■ Assigned task ■
Keep the pictures out while you transcribe the listing below exactly.

■ Data ■
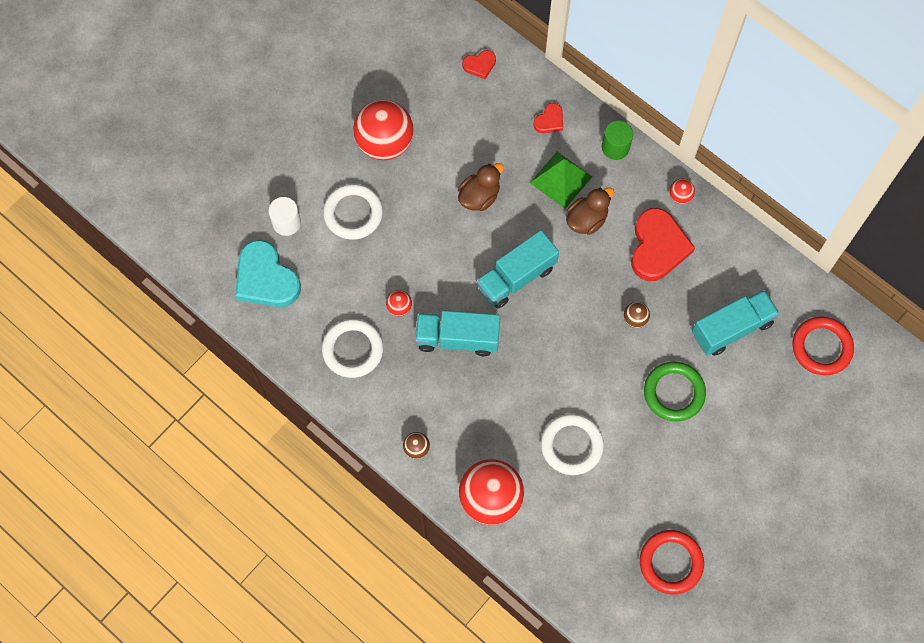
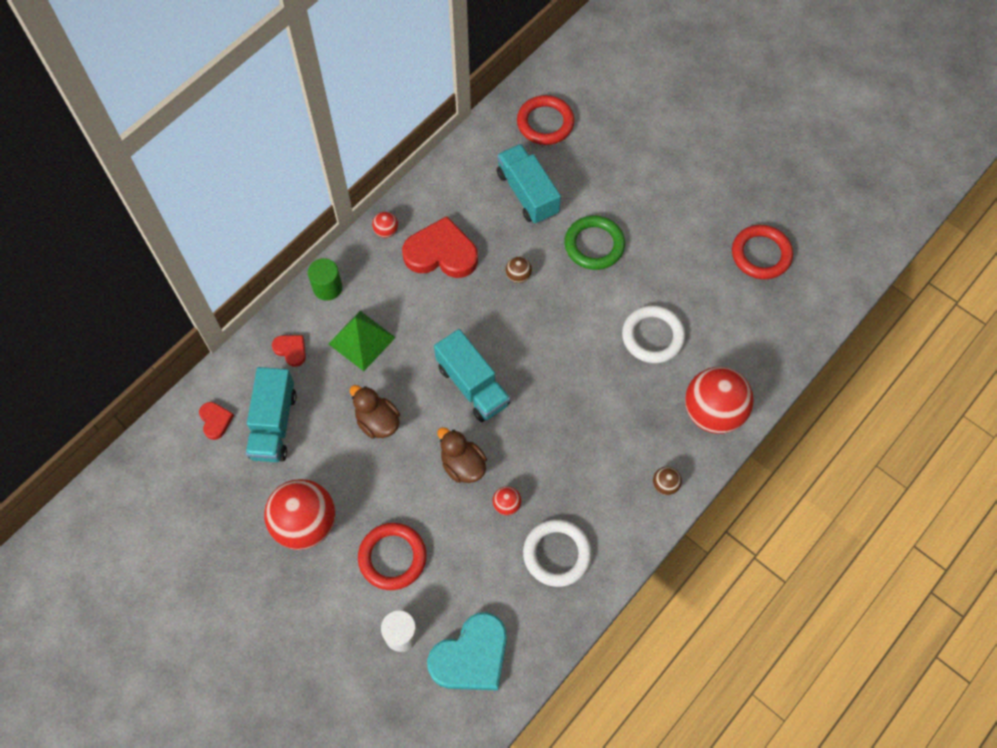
camera: 90 degrees left, 5 degrees down
(353, 213) = (392, 557): white ring -> red ring
(457, 338) = (541, 444): turquoise truck -> turquoise truck (273, 424)
(587, 219) = (409, 317): brown duck -> brown duck (462, 465)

■ Solution to this task ■
camera: 90 degrees left, 5 degrees down
(353, 213) = (392, 557): white ring -> red ring
(457, 338) = (541, 444): turquoise truck -> turquoise truck (273, 424)
(587, 219) = (409, 317): brown duck -> brown duck (462, 465)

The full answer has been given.